Exercise directions. Exactly the lines from the line containing "L8: 100uH (GND, W7) -> 10mH (GND, W7)" through the final line of the entries below must be returned, and only those, without pictures.
The data section start
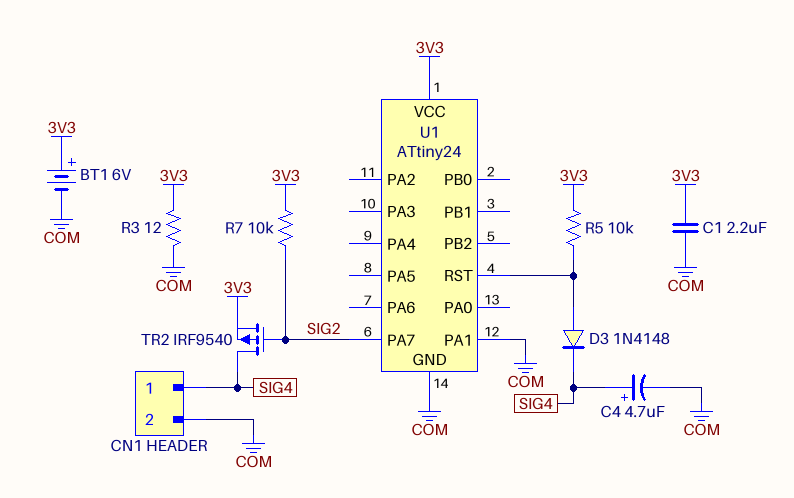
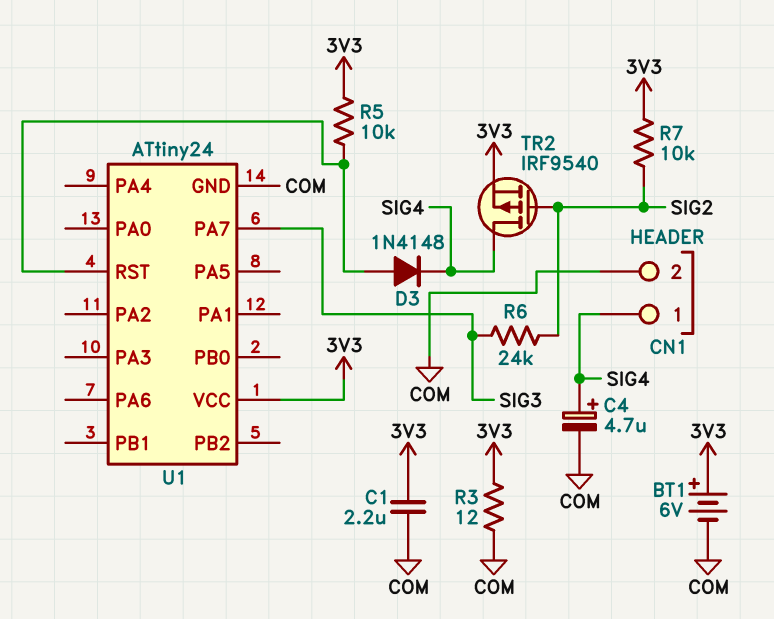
R6: none -> 24k (SIG2, SIG3)
U1 pin PA1: COM -> none
U1 pin PA7: SIG2 -> SIG3

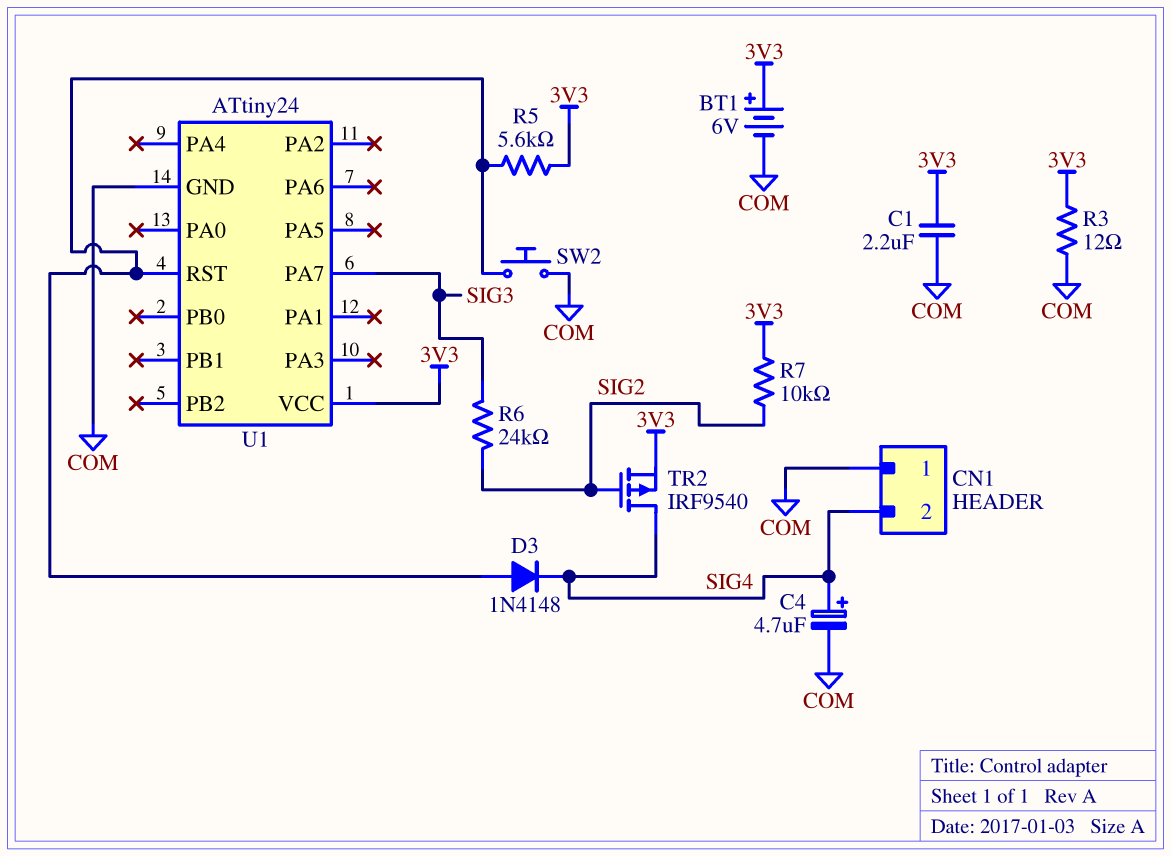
CN1 pin 1: SIG4 -> COM
CN1 pin 2: COM -> SIG4
R5: 10k (3V3, U1/RST) -> 5.6k (3V3, U1/RST)
SW2: none -> button (COM, U1/RST)

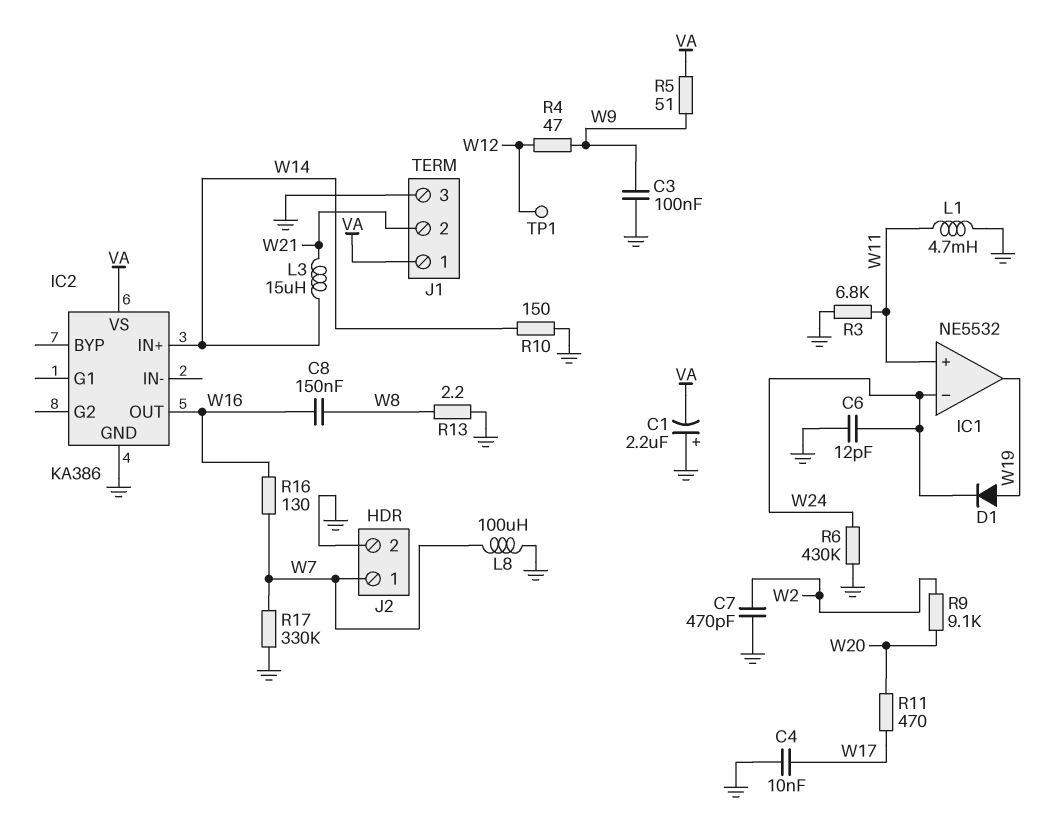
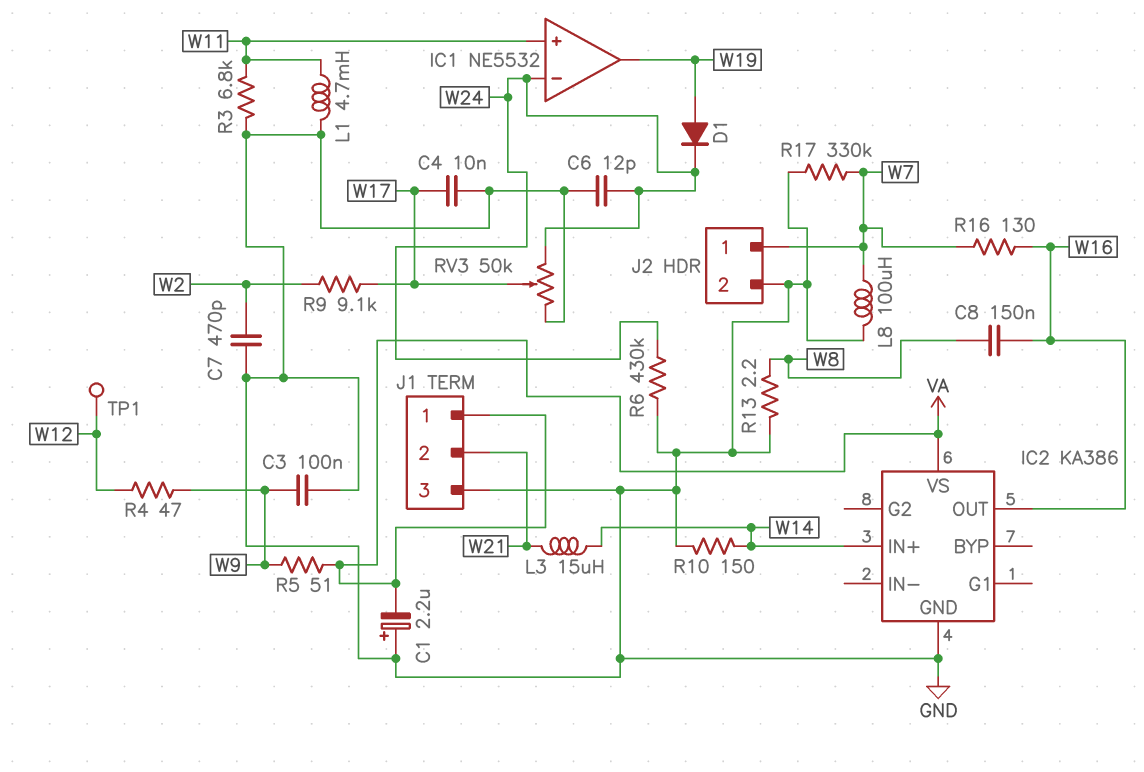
R9: 9.1k (W2, W20) -> 9.1k (W2, W17)
R11: 470 (W17, W20) -> none
RV3: none -> 50k (GND, W24, wiper W17)

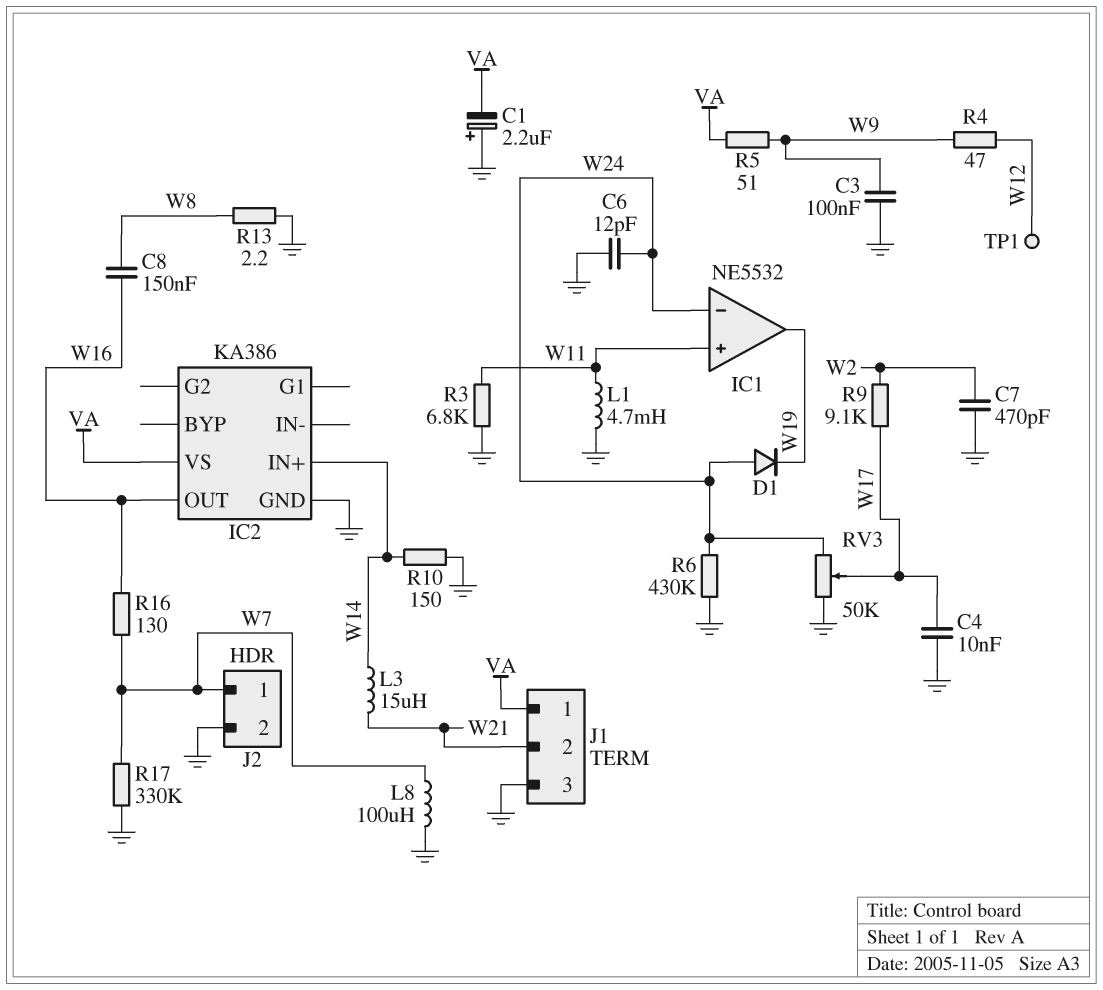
D1: diode (A W19, K W24) -> diode (A W24, K W19)

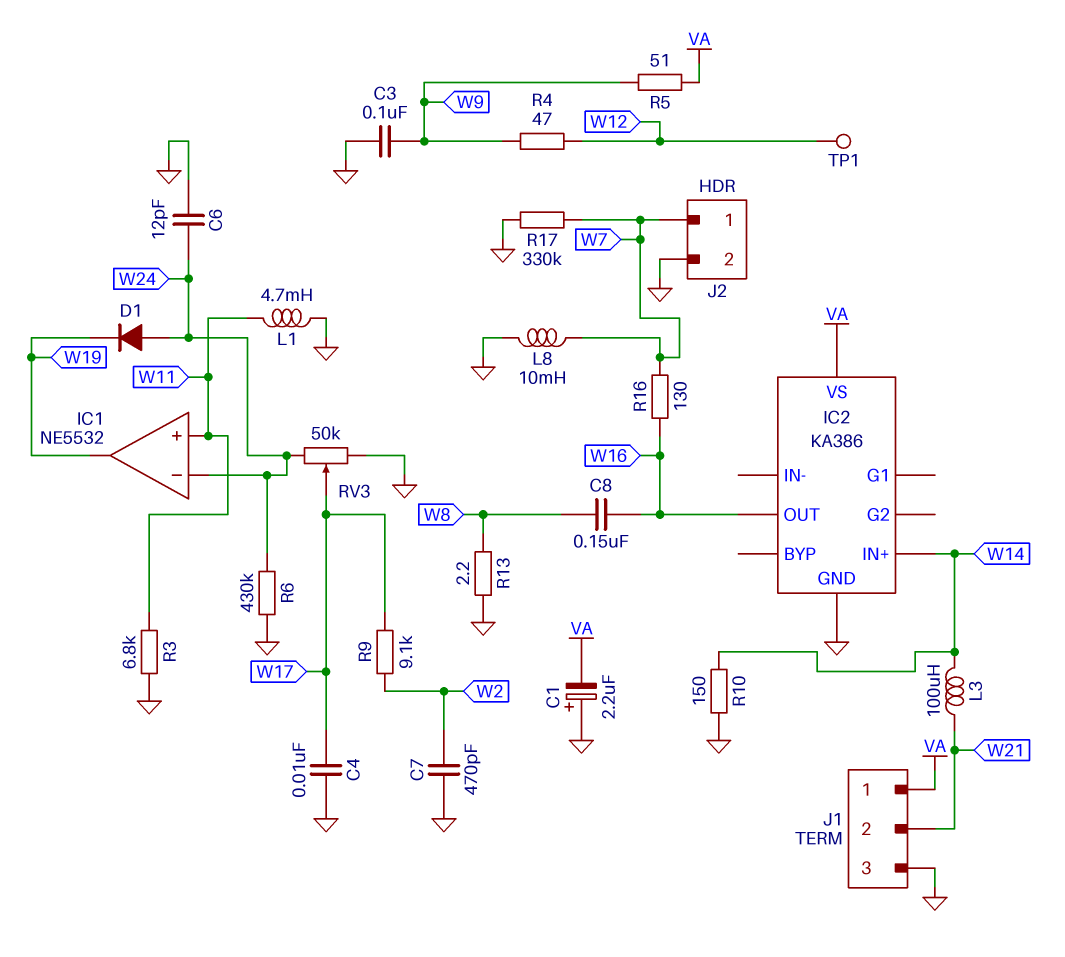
L3: 15uH (W14, W21) -> 100uH (W14, W21)
L8: 100uH (GND, W7) -> 10mH (GND, W7)

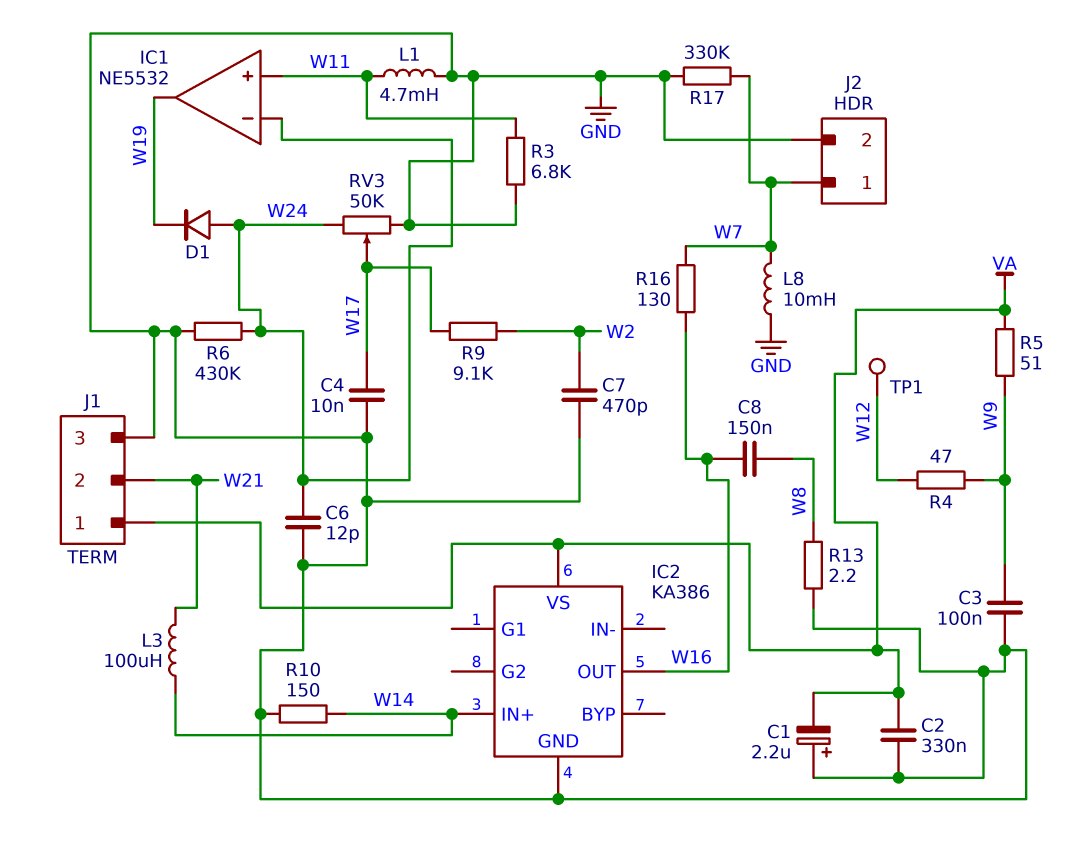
C2: none -> 330nF (GND, VA)

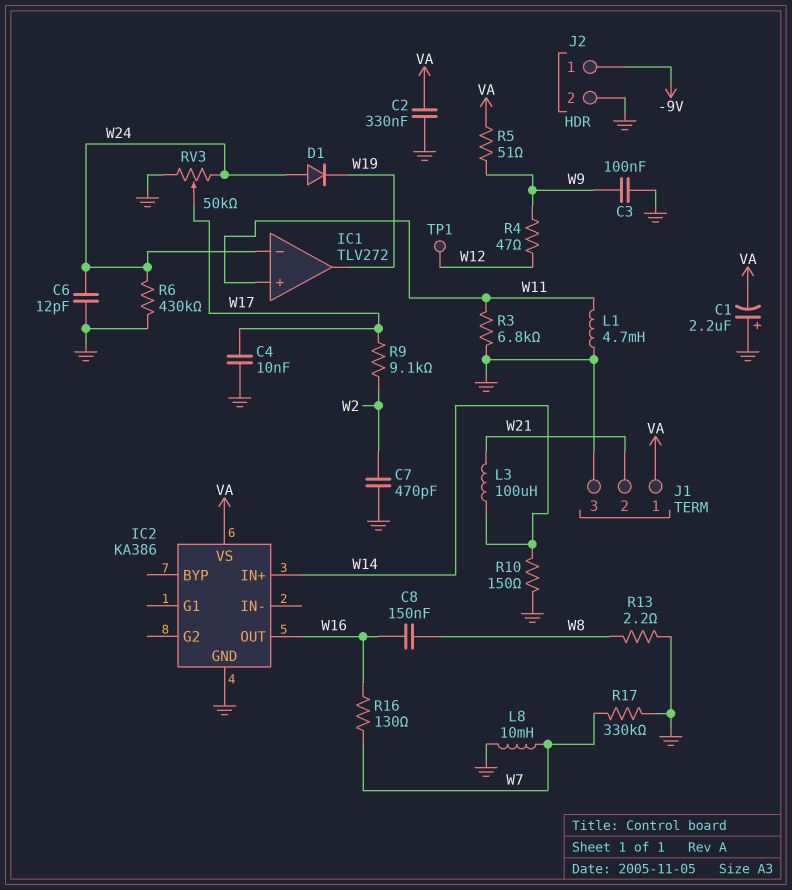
IC1: NE5532 -> TLV272
J2 pin 1: W7 -> -9V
The data section end
Final answer.
L8: 100uH (GND, W7) -> 10mH (GND, W7)

C2: none -> 330nF (GND, VA)

IC1: NE5532 -> TLV272
J2 pin 1: W7 -> -9V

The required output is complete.